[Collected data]
* * * *

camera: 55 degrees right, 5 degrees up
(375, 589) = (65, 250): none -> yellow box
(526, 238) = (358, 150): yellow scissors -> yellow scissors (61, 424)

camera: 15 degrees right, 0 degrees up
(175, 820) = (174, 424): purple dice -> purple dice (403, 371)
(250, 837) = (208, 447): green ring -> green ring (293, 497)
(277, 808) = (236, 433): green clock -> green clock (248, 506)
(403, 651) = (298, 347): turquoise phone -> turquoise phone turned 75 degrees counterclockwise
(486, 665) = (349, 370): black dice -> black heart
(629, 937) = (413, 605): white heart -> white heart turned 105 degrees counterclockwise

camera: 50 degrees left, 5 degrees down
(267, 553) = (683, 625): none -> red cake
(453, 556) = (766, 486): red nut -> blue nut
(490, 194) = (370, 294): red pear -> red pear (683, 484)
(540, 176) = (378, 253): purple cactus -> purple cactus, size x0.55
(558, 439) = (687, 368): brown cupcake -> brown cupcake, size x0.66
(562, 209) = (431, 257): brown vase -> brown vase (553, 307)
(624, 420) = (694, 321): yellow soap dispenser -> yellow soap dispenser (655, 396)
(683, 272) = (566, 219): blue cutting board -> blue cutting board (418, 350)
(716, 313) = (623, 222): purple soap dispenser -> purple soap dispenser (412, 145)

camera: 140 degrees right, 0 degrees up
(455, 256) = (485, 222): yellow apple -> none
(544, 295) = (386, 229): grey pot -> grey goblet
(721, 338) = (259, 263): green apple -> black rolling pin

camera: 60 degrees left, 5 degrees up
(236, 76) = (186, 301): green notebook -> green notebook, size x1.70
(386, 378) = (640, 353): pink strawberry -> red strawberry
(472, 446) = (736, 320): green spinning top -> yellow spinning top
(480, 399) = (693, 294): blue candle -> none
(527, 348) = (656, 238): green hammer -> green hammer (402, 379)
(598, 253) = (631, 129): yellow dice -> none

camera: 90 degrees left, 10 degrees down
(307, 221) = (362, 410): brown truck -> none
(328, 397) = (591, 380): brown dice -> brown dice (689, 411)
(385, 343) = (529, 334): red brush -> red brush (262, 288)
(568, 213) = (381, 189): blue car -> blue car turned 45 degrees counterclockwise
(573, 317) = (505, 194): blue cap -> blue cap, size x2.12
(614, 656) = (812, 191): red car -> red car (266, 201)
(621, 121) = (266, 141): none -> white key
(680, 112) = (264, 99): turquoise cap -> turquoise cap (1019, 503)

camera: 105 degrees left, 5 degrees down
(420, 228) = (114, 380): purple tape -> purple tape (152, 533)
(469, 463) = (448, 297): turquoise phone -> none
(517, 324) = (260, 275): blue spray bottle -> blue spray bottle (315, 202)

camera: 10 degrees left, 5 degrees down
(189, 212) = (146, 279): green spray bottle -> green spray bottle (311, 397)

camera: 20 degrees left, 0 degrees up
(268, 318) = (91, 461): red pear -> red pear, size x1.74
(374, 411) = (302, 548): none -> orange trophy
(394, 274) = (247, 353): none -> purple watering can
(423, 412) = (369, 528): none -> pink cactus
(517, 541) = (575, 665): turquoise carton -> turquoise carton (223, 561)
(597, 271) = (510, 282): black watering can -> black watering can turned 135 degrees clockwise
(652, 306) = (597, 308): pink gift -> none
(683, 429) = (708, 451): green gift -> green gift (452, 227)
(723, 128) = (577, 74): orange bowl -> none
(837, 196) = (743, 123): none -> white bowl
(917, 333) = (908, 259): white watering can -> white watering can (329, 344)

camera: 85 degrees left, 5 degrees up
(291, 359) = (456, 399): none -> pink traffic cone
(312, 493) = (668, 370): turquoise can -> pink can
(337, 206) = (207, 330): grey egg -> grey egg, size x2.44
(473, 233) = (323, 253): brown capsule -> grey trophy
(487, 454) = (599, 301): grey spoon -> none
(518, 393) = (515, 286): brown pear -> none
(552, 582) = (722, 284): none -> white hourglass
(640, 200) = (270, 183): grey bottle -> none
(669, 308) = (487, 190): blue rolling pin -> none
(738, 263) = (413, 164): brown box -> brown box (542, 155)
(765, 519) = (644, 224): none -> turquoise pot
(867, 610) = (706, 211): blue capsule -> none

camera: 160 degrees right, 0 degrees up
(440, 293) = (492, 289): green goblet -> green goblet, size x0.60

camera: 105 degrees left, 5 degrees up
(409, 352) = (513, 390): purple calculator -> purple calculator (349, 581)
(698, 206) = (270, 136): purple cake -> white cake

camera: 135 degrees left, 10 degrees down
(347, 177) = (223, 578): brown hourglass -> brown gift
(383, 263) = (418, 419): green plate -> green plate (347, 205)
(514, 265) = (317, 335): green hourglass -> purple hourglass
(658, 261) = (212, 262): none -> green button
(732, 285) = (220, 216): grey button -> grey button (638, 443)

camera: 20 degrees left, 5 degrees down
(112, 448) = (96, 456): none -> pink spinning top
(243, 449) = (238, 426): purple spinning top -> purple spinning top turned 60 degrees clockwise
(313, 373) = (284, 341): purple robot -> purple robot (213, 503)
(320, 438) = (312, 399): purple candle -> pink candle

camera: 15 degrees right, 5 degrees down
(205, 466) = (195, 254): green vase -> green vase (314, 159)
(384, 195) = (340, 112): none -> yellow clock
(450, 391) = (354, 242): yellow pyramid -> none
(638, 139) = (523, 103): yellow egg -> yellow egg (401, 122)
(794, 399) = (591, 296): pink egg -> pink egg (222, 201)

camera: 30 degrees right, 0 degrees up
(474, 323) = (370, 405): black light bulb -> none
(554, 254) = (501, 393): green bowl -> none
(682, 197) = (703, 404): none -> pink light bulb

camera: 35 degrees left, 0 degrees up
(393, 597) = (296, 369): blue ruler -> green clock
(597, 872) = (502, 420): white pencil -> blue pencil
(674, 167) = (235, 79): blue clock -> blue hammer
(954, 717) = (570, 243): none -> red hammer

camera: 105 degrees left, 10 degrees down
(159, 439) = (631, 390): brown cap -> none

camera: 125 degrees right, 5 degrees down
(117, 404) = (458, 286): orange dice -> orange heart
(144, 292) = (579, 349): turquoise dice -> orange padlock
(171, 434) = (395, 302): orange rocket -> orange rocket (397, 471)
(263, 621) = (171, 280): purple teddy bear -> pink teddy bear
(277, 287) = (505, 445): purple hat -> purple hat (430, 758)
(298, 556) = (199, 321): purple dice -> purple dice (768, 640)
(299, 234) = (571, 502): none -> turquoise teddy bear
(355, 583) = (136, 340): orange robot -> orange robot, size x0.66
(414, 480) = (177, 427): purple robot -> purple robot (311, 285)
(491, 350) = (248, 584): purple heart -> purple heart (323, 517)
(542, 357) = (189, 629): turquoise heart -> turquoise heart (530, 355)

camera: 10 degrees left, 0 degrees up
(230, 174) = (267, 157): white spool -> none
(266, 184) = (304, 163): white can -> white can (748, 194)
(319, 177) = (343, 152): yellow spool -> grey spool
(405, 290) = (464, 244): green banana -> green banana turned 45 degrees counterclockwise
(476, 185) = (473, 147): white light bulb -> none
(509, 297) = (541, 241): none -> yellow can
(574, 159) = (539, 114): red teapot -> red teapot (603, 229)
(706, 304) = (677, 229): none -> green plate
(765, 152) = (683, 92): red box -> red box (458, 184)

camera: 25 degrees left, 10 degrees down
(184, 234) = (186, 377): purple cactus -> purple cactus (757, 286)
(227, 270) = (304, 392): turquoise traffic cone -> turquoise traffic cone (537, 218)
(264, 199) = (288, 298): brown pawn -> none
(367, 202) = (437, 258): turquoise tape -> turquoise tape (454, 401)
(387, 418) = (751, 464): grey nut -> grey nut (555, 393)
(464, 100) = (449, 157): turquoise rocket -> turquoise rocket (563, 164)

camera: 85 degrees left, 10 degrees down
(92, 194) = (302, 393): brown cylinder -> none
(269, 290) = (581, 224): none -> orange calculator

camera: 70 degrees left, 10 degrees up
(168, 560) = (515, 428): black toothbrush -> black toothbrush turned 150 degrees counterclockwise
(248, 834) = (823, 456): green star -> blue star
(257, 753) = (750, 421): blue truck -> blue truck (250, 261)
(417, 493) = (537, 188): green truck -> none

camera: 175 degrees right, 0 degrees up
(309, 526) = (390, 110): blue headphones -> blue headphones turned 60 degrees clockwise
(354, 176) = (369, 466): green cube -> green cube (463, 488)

* * * *

_TASK STATEMENT_
Would you copy, unchanged, the stretch of the records above that begins at the line containing "(638, 139) = (523, 103): yellow" and ends at the line containing "(954, 717) = (570, 243): none -> red hammer", and only that?

_RESULT OF THE TASK_
(638, 139) = (523, 103): yellow egg -> yellow egg (401, 122)
(794, 399) = (591, 296): pink egg -> pink egg (222, 201)

camera: 30 degrees right, 0 degrees up
(474, 323) = (370, 405): black light bulb -> none
(554, 254) = (501, 393): green bowl -> none
(682, 197) = (703, 404): none -> pink light bulb

camera: 35 degrees left, 0 degrees up
(393, 597) = (296, 369): blue ruler -> green clock
(597, 872) = (502, 420): white pencil -> blue pencil
(674, 167) = (235, 79): blue clock -> blue hammer
(954, 717) = (570, 243): none -> red hammer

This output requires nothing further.